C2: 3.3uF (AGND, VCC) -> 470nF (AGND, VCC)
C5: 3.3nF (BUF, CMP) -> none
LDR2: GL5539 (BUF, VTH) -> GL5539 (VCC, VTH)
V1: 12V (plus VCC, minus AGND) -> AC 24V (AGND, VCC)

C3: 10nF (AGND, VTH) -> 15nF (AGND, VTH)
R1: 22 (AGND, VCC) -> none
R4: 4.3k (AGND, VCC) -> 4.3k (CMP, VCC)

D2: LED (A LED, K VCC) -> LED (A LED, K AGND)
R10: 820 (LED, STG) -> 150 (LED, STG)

- [Aim of the task]: Give back exactly the lines that run from the line with "R1: 22 (AGND, VCC) -> none" through the close of the material, counting both ends, and nothing more.

- [Result of this task]:
R1: 22 (AGND, VCC) -> none
R4: 4.3k (AGND, VCC) -> 4.3k (CMP, VCC)

D2: LED (A LED, K VCC) -> LED (A LED, K AGND)
R10: 820 (LED, STG) -> 150 (LED, STG)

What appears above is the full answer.